* **WORK REQUEST**: Print every record exactly, omitting all pictures.

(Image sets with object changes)

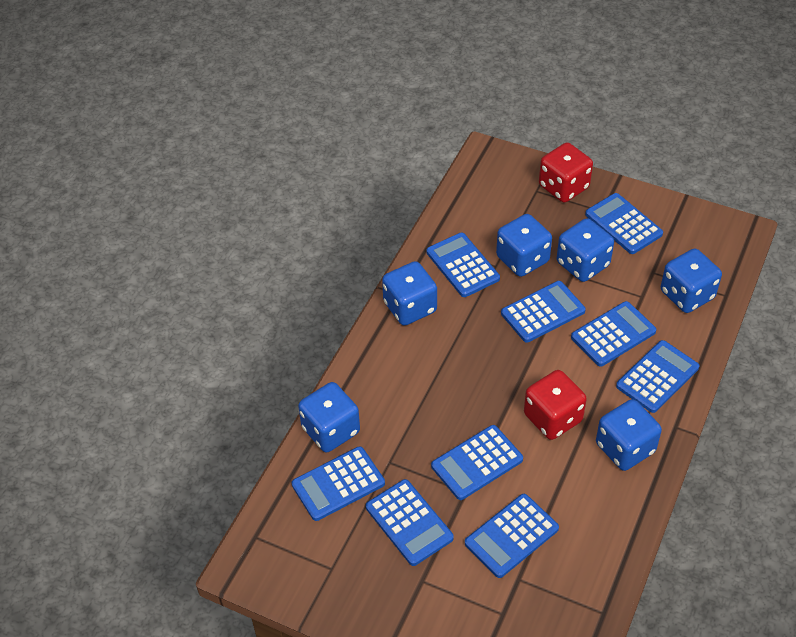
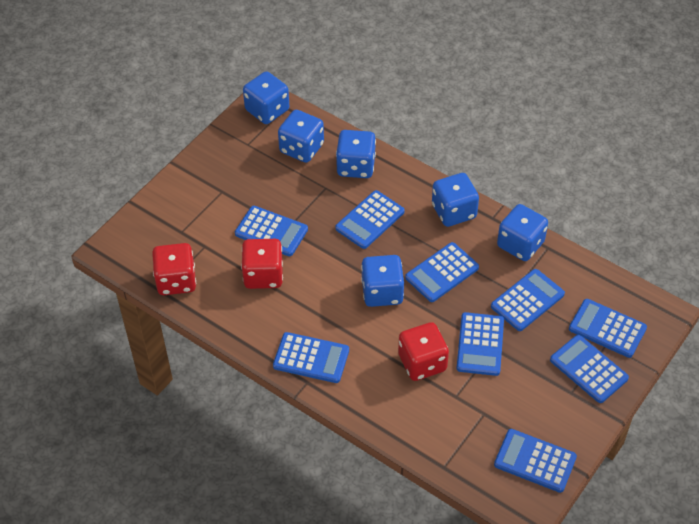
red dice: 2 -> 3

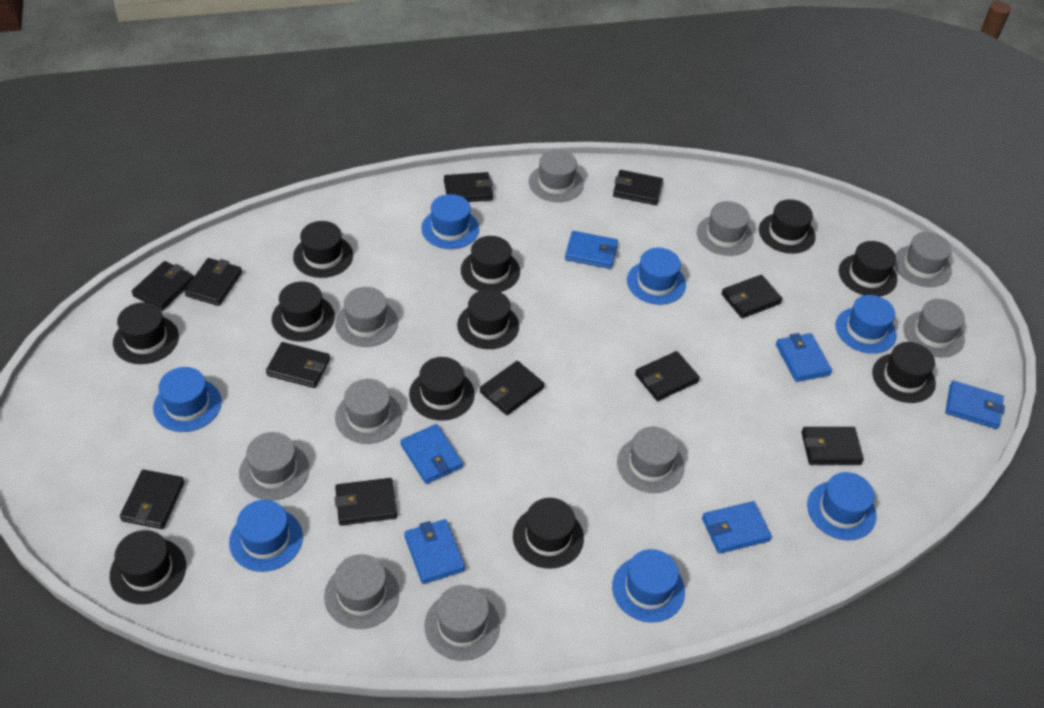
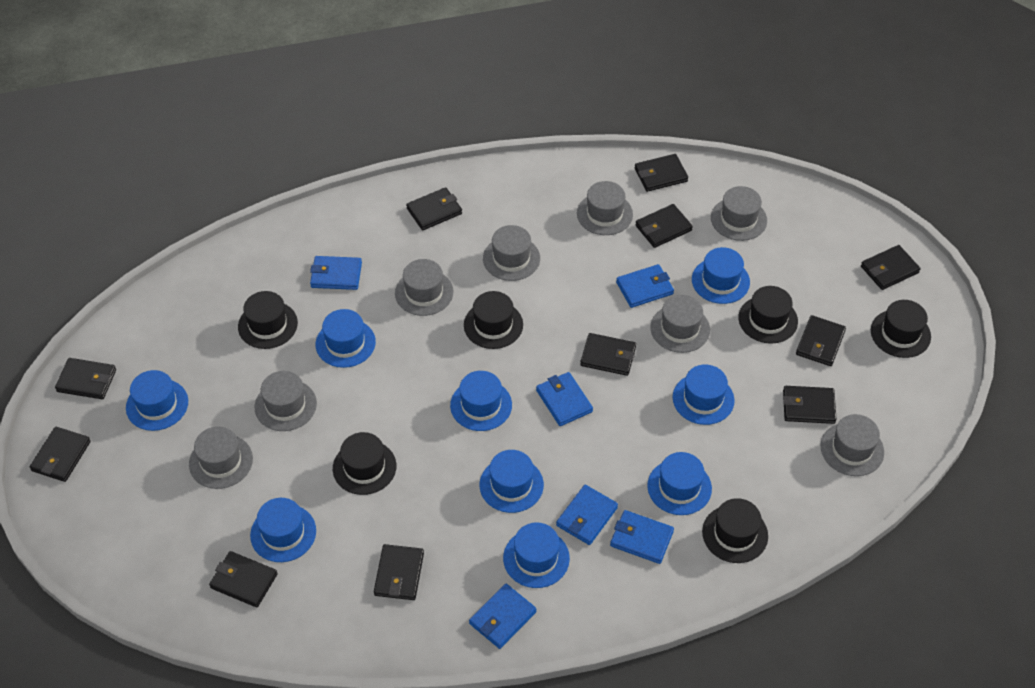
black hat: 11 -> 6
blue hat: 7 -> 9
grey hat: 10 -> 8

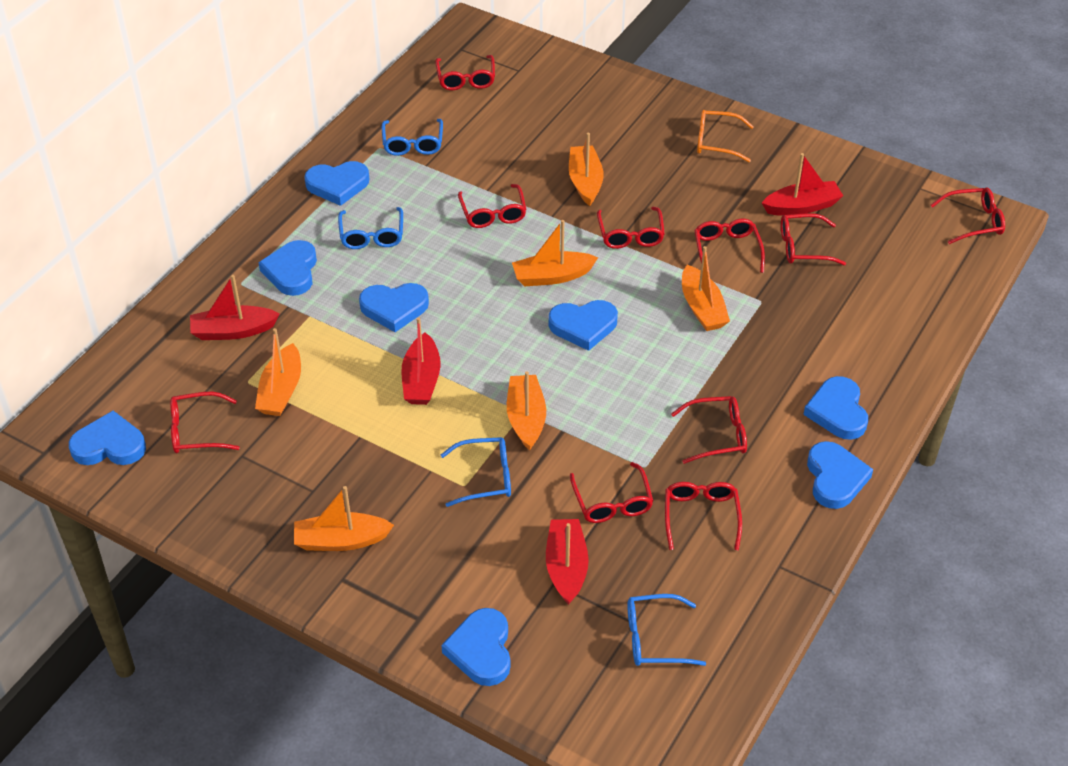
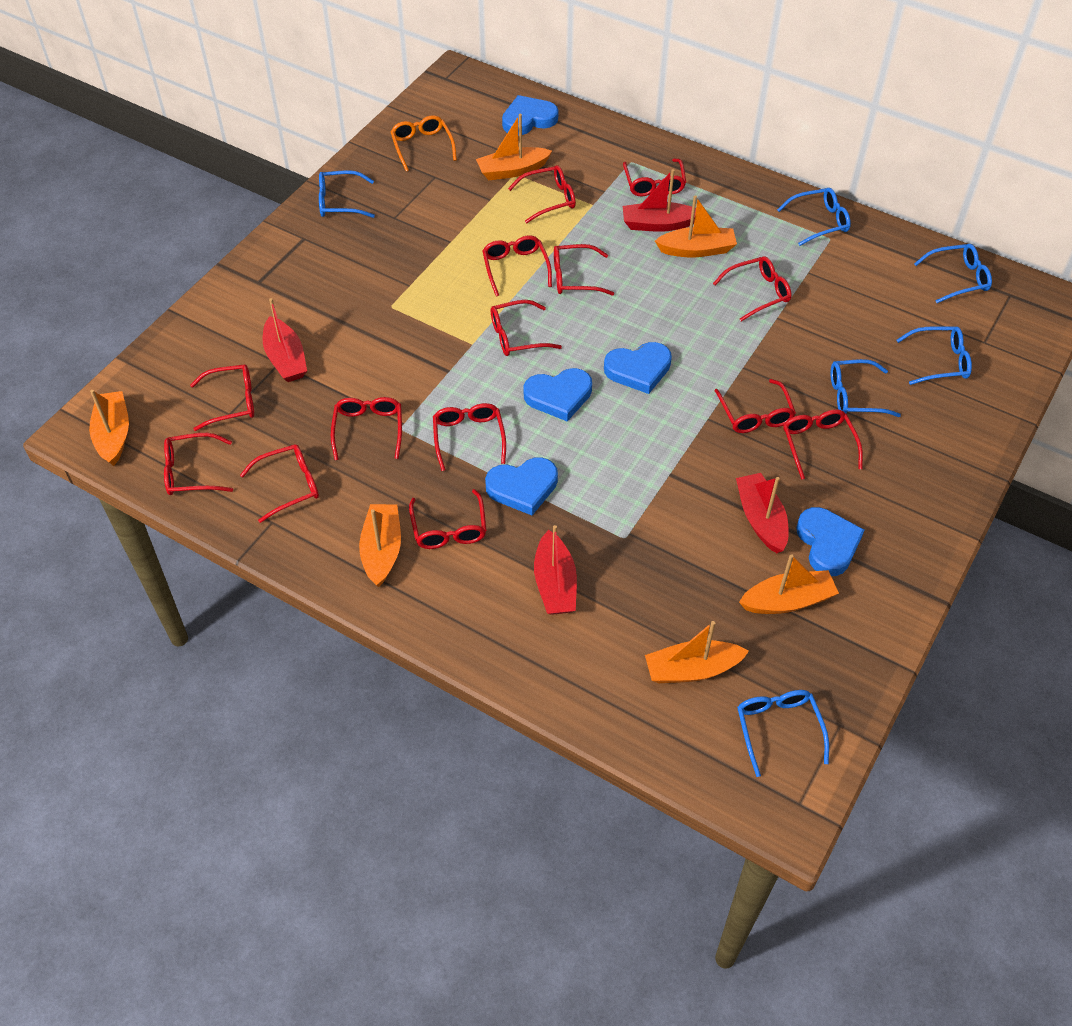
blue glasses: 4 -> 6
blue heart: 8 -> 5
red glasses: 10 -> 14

* **EXERCISE OUTPUT**:
red dice: 2 -> 3

black hat: 11 -> 6
blue hat: 7 -> 9
grey hat: 10 -> 8

blue glasses: 4 -> 6
blue heart: 8 -> 5
red glasses: 10 -> 14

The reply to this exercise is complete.